**ABOUT THIS TASK**
Omit the pictures, then reproduce exactly the line bearing "The second view gained the sand" and every line after it up to and including the last line of the entries below.

╭─ INPUT DATA

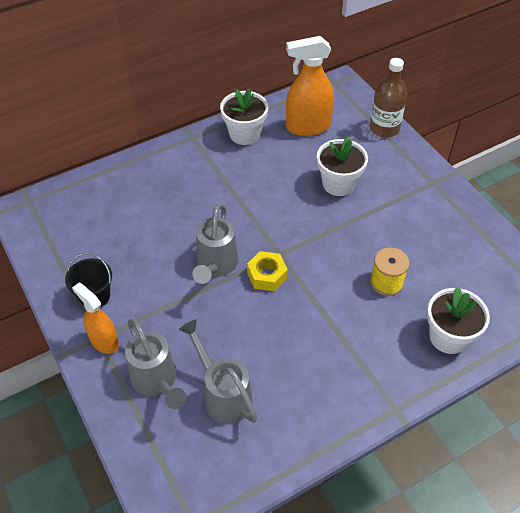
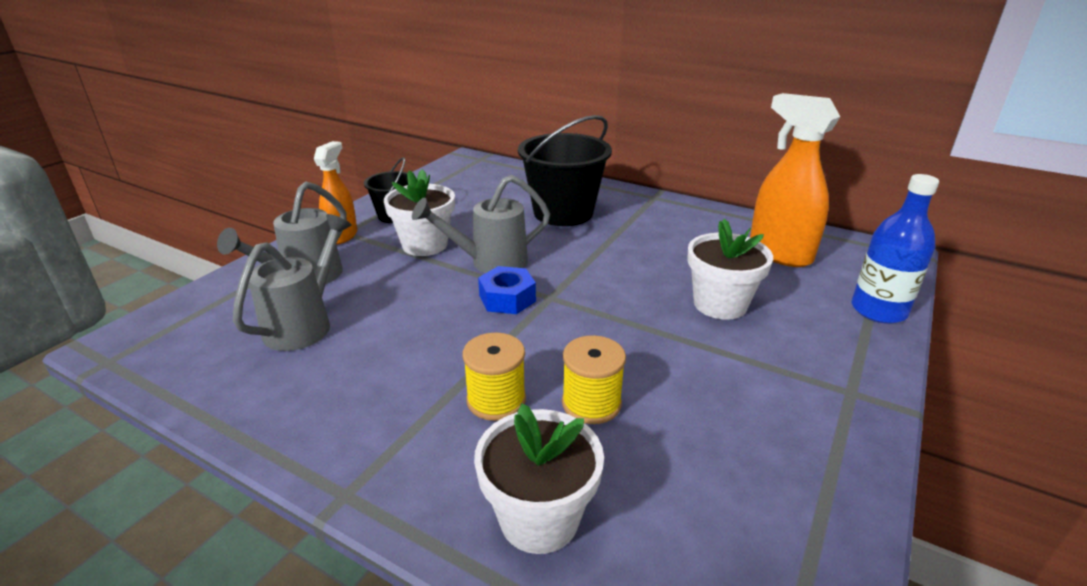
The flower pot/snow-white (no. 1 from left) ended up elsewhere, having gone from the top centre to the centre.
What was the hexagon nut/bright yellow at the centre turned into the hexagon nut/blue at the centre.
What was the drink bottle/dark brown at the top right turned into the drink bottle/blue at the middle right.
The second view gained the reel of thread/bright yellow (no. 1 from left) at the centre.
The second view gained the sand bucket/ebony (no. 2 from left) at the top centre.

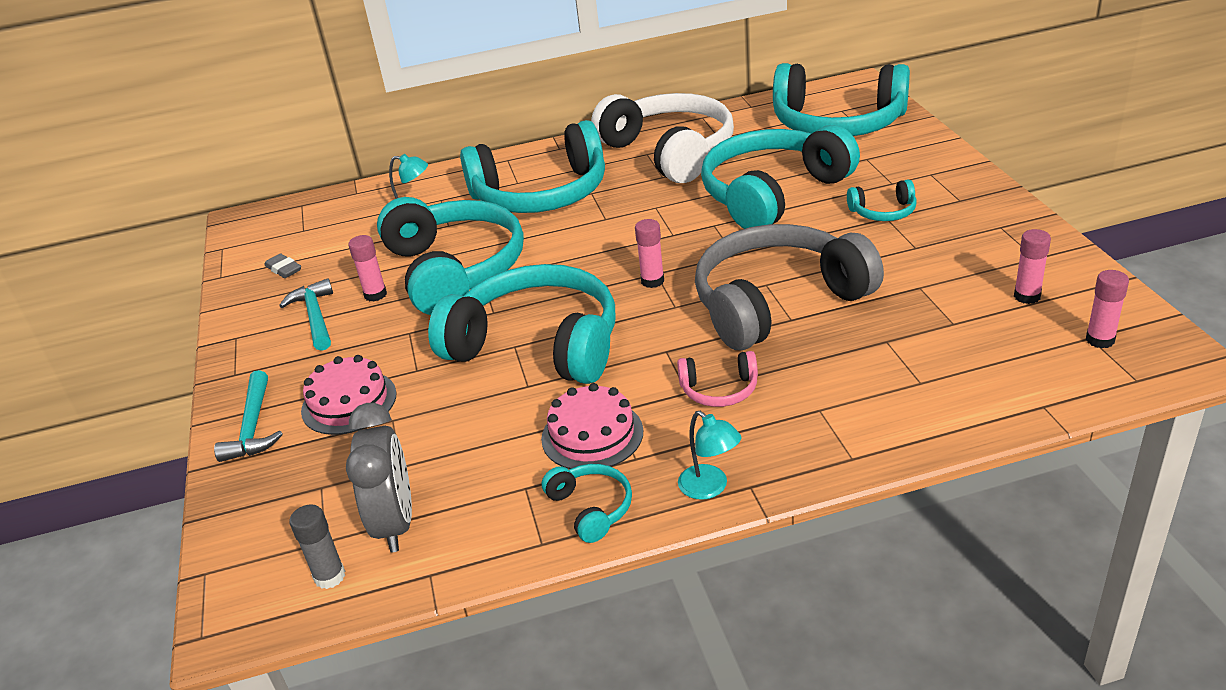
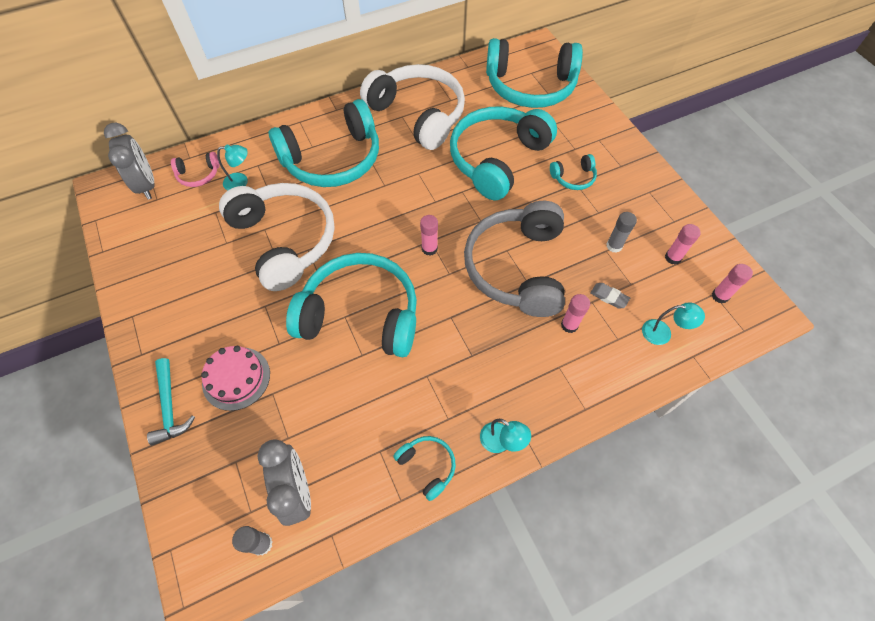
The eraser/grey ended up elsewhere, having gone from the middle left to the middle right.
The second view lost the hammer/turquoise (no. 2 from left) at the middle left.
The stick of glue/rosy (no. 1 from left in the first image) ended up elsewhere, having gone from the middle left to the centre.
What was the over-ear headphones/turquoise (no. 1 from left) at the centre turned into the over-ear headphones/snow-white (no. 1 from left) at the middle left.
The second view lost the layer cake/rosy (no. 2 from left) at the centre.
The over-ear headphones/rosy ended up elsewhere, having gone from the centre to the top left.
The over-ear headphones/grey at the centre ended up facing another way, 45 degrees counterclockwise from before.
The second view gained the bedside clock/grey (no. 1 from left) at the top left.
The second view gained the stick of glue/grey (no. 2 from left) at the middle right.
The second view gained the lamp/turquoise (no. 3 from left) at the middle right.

╰─

**TASK OUTPUT**
The second view gained the sand bucket/ebony (no. 2 from left) at the top centre.

The eraser/grey ended up elsewhere, having gone from the middle left to the middle right.
The second view lost the hammer/turquoise (no. 2 from left) at the middle left.
The stick of glue/rosy (no. 1 from left in the first image) ended up elsewhere, having gone from the middle left to the centre.
What was the over-ear headphones/turquoise (no. 1 from left) at the centre turned into the over-ear headphones/snow-white (no. 1 from left) at the middle left.
The second view lost the layer cake/rosy (no. 2 from left) at the centre.
The over-ear headphones/rosy ended up elsewhere, having gone from the centre to the top left.
The over-ear headphones/grey at the centre ended up facing another way, 45 degrees counterclockwise from before.
The second view gained the bedside clock/grey (no. 1 from left) at the top left.
The second view gained the stick of glue/grey (no. 2 from left) at the middle right.
The second view gained the lamp/turquoise (no. 3 from left) at the middle right.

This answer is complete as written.